* **DATASET RECORDS**:
⁂
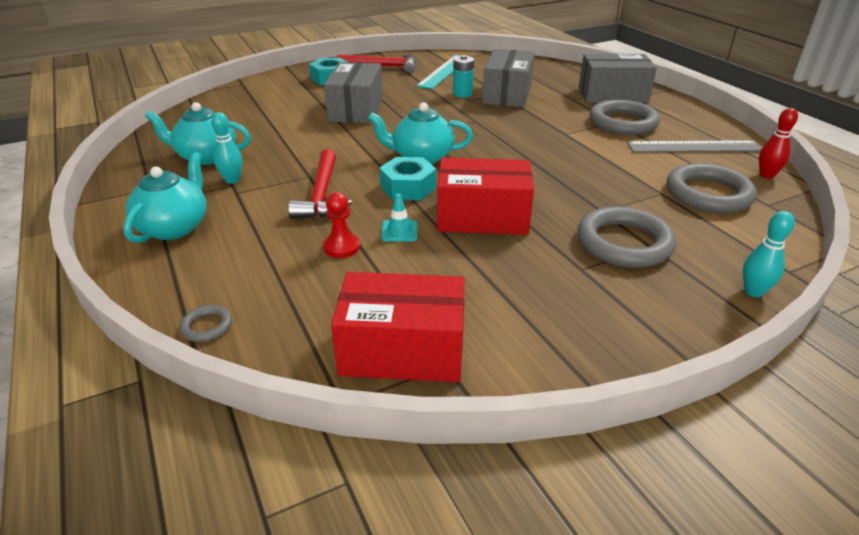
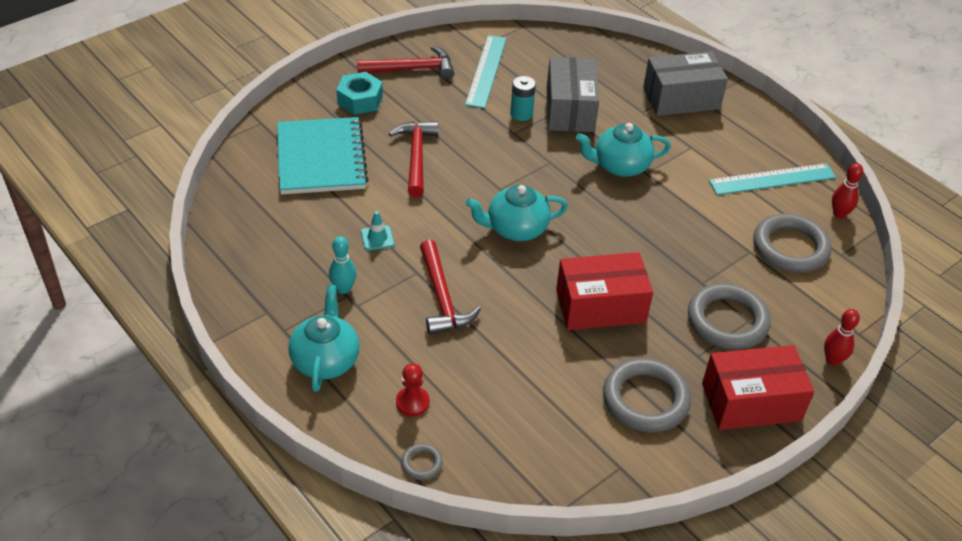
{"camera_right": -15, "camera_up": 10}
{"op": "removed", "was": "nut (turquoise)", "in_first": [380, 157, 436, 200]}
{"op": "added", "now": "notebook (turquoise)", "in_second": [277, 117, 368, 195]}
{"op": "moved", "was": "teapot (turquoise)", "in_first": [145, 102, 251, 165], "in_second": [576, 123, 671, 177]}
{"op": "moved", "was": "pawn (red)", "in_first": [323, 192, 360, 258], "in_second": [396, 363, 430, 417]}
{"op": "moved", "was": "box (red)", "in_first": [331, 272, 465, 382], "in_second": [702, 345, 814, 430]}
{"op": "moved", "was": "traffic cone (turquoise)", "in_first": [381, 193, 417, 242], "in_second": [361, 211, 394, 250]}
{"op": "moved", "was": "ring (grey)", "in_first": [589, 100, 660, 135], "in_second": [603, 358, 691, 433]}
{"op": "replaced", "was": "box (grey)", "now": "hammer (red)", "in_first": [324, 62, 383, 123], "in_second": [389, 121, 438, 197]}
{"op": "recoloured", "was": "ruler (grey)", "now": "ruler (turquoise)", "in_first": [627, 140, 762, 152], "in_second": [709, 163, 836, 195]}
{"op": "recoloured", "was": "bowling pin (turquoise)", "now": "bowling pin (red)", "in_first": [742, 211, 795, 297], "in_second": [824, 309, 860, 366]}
⁂
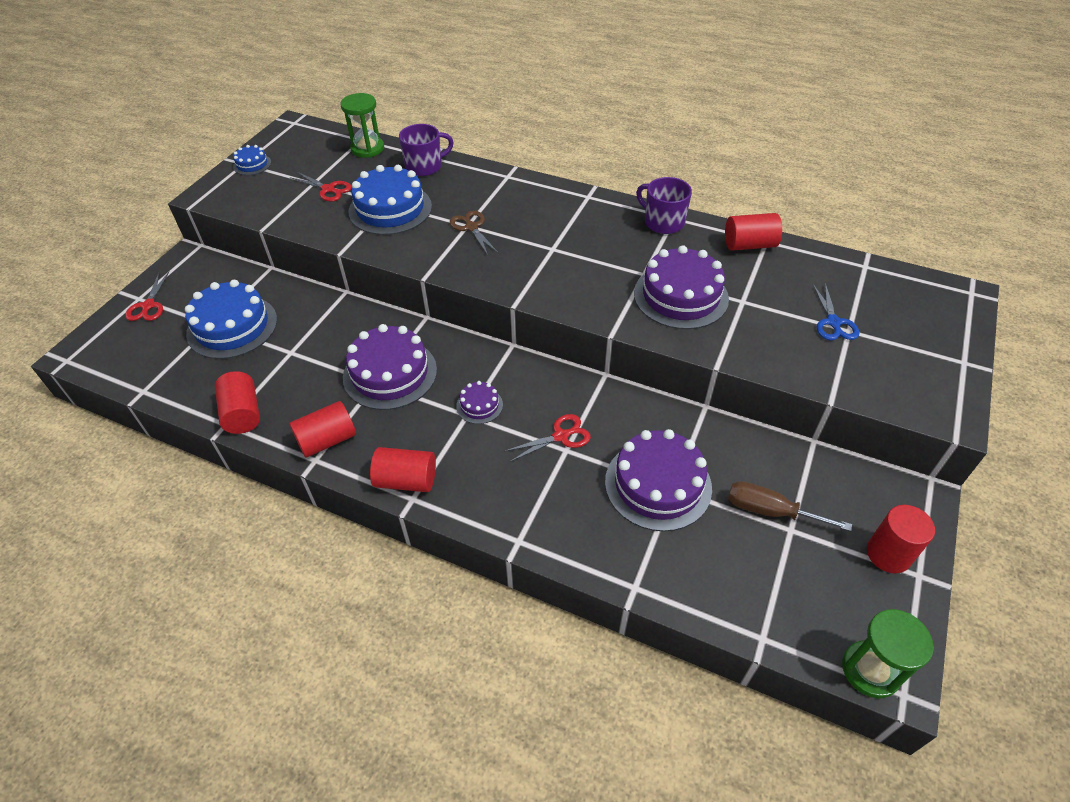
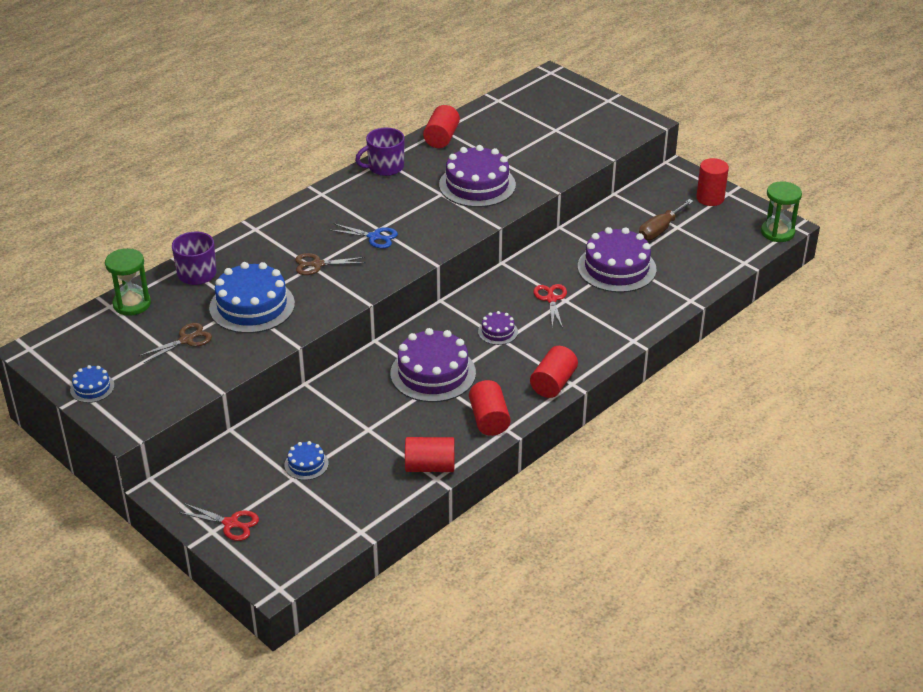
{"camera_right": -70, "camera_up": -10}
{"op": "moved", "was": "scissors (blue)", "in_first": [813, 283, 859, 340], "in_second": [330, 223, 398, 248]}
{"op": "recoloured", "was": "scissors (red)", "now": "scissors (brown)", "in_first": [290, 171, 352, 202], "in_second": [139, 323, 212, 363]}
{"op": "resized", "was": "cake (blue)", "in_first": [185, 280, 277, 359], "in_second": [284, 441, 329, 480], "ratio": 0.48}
⁂
Scan the entries above for the string "blue" and copy each line that contains it.

{"op": "moved", "was": "scissors (blue)", "in_first": [813, 283, 859, 340], "in_second": [330, 223, 398, 248]}
{"op": "resized", "was": "cake (blue)", "in_first": [185, 280, 277, 359], "in_second": [284, 441, 329, 480], "ratio": 0.48}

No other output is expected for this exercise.